▶ [Work required]
The reply to the records below should contain exactly the lines from the line with "building: [208,175,250,223] -> none" through the line with "building: none -> [356,114,421,187]", and nothing besides.

▶ [Excerpted records]

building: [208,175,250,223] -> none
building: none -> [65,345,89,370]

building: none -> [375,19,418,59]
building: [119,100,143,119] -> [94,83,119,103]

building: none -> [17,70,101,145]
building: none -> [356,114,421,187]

==

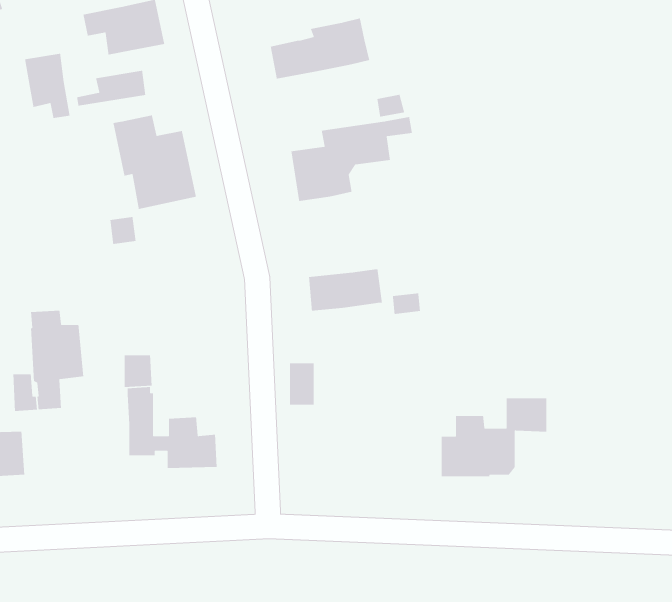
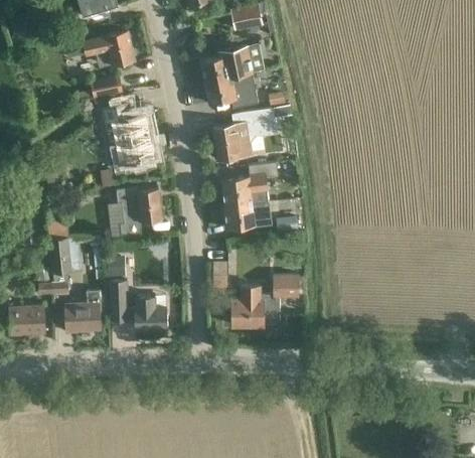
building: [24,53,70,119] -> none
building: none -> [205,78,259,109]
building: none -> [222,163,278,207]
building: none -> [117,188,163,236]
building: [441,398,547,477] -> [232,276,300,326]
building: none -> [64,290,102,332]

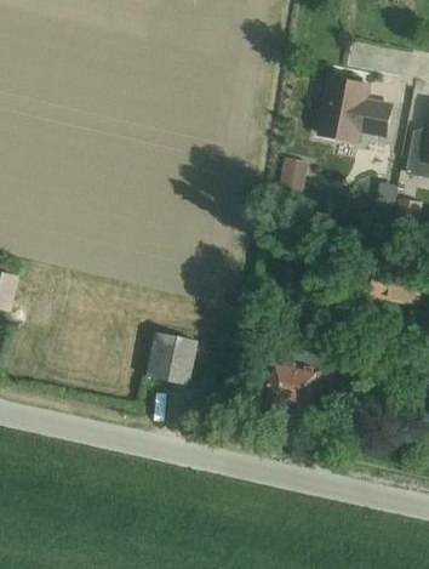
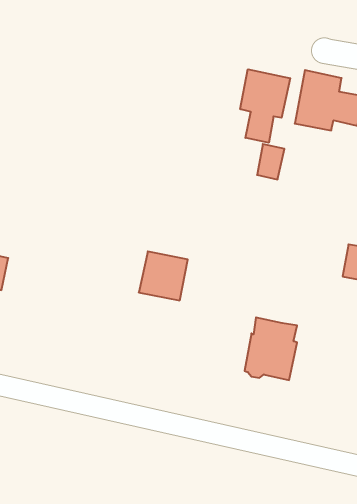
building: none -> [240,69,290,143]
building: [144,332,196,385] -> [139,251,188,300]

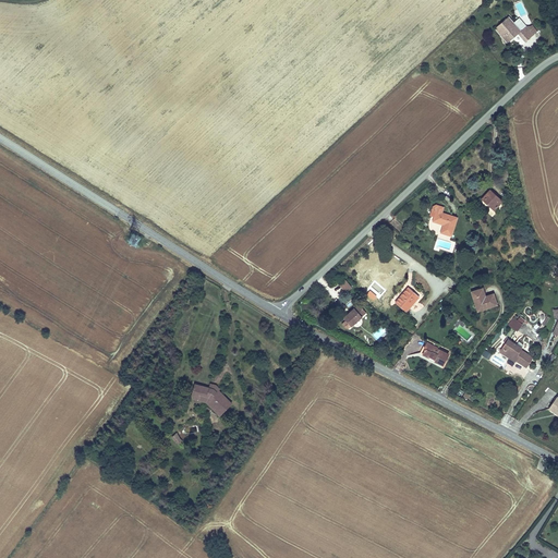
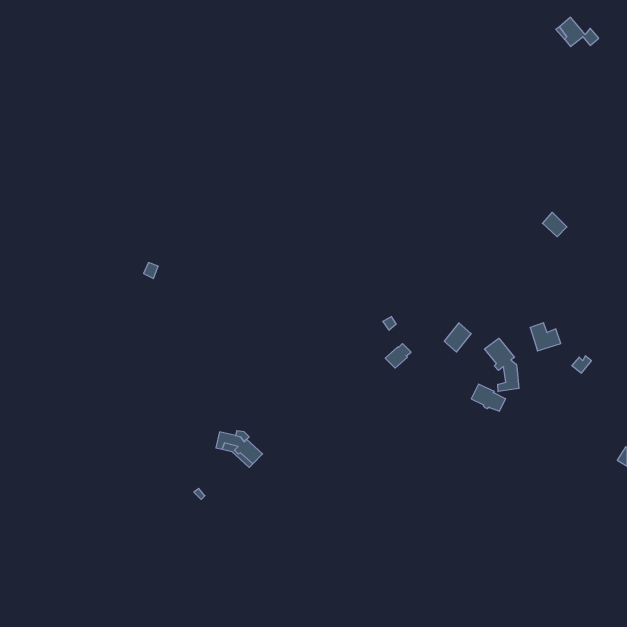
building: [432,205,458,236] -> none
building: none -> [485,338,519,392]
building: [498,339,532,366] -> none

▶ [Response area]
building: [208,175,250,223] -> none
building: none -> [65,345,89,370]

building: none -> [375,19,418,59]
building: [119,100,143,119] -> [94,83,119,103]

building: none -> [17,70,101,145]
building: none -> [356,114,421,187]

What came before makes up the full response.